WHAT THE EXERCISE ASKS
Return the line that contains "green ball: 7 -> 9" plus every line after it to the end of the entries below, exactly as given, and stop there.

Records contained in a dataset

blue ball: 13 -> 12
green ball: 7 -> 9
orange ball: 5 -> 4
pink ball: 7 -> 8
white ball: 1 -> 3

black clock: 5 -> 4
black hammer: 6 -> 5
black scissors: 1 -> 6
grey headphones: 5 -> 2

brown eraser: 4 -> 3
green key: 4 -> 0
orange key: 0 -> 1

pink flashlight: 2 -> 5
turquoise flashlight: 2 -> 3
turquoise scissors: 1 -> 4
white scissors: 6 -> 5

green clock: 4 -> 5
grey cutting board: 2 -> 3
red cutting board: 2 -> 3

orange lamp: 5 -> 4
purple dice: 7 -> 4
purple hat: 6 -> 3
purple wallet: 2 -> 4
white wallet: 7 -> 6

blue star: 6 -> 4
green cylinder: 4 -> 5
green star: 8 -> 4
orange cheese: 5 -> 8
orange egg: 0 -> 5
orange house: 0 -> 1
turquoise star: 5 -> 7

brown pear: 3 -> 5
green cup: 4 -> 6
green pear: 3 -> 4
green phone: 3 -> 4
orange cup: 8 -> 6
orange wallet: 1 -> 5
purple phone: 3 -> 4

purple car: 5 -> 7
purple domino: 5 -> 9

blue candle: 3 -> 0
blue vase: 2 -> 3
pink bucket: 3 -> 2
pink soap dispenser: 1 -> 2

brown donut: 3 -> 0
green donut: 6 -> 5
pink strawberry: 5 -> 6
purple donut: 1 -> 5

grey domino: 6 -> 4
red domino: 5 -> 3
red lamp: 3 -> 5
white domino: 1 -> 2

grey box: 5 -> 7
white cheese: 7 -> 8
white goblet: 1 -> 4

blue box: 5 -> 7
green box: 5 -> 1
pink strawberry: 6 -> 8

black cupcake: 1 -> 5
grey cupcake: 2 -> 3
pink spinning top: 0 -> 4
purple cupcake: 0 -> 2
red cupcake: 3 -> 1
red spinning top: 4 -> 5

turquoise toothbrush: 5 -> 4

SOLUTION TO THE PROBLEM
green ball: 7 -> 9
orange ball: 5 -> 4
pink ball: 7 -> 8
white ball: 1 -> 3

black clock: 5 -> 4
black hammer: 6 -> 5
black scissors: 1 -> 6
grey headphones: 5 -> 2

brown eraser: 4 -> 3
green key: 4 -> 0
orange key: 0 -> 1

pink flashlight: 2 -> 5
turquoise flashlight: 2 -> 3
turquoise scissors: 1 -> 4
white scissors: 6 -> 5

green clock: 4 -> 5
grey cutting board: 2 -> 3
red cutting board: 2 -> 3

orange lamp: 5 -> 4
purple dice: 7 -> 4
purple hat: 6 -> 3
purple wallet: 2 -> 4
white wallet: 7 -> 6

blue star: 6 -> 4
green cylinder: 4 -> 5
green star: 8 -> 4
orange cheese: 5 -> 8
orange egg: 0 -> 5
orange house: 0 -> 1
turquoise star: 5 -> 7

brown pear: 3 -> 5
green cup: 4 -> 6
green pear: 3 -> 4
green phone: 3 -> 4
orange cup: 8 -> 6
orange wallet: 1 -> 5
purple phone: 3 -> 4

purple car: 5 -> 7
purple domino: 5 -> 9

blue candle: 3 -> 0
blue vase: 2 -> 3
pink bucket: 3 -> 2
pink soap dispenser: 1 -> 2

brown donut: 3 -> 0
green donut: 6 -> 5
pink strawberry: 5 -> 6
purple donut: 1 -> 5

grey domino: 6 -> 4
red domino: 5 -> 3
red lamp: 3 -> 5
white domino: 1 -> 2

grey box: 5 -> 7
white cheese: 7 -> 8
white goblet: 1 -> 4

blue box: 5 -> 7
green box: 5 -> 1
pink strawberry: 6 -> 8

black cupcake: 1 -> 5
grey cupcake: 2 -> 3
pink spinning top: 0 -> 4
purple cupcake: 0 -> 2
red cupcake: 3 -> 1
red spinning top: 4 -> 5

turquoise toothbrush: 5 -> 4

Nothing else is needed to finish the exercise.